## PROBLEM DESCRIPTION
Set down exactly the lines in the records below that run from the line with "J203 pin 2: GND -> 5V" to the line with "L3: none -> 1mH (5V, NET5)", inclusive, and nothing more.

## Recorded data
┄┄┄┄┄┄┄┄┄┄┄┄┄┄┄┄┄┄┄┄

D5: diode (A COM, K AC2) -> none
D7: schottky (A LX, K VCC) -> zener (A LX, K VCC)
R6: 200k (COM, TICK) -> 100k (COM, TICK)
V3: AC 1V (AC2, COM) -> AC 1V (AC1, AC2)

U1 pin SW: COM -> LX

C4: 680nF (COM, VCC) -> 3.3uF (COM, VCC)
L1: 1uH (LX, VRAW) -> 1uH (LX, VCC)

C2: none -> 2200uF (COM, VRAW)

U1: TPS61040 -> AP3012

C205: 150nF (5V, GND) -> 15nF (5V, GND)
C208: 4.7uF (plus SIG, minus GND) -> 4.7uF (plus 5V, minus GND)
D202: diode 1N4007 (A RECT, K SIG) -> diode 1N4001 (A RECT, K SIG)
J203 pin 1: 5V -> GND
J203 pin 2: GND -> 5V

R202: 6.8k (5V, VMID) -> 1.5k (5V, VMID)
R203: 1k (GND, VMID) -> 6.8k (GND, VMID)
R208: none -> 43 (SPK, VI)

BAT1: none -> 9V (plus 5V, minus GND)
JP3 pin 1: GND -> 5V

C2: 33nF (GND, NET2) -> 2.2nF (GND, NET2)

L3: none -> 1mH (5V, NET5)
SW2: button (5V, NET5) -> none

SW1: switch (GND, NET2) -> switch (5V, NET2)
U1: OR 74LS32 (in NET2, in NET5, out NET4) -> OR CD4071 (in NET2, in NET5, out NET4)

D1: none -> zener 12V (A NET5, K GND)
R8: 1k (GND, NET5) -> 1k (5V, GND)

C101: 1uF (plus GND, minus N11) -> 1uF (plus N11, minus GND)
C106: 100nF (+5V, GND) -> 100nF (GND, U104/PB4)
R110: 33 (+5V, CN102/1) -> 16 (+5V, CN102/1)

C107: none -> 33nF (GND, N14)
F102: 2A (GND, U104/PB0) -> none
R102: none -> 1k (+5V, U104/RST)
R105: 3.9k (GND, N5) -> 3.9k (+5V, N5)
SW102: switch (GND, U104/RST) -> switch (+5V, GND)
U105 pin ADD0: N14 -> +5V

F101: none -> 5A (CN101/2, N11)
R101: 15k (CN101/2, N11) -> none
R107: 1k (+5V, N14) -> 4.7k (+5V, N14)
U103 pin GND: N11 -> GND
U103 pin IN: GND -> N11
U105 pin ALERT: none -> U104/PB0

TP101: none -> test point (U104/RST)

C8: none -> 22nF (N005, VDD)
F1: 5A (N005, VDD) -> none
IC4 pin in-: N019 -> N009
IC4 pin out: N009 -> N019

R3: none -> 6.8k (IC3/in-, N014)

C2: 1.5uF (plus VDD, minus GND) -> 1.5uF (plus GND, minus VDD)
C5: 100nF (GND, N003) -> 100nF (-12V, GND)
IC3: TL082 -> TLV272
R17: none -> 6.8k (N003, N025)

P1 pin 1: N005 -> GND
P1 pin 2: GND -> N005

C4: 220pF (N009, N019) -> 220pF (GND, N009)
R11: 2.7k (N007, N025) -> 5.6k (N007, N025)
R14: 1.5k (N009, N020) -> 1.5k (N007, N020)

┄┄┄┄┄┄┄┄┄┄┄┄┄┄┄┄┄┄┄┄

## SOLVED EXERCISE
J203 pin 2: GND -> 5V

R202: 6.8k (5V, VMID) -> 1.5k (5V, VMID)
R203: 1k (GND, VMID) -> 6.8k (GND, VMID)
R208: none -> 43 (SPK, VI)

BAT1: none -> 9V (plus 5V, minus GND)
JP3 pin 1: GND -> 5V

C2: 33nF (GND, NET2) -> 2.2nF (GND, NET2)

L3: none -> 1mH (5V, NET5)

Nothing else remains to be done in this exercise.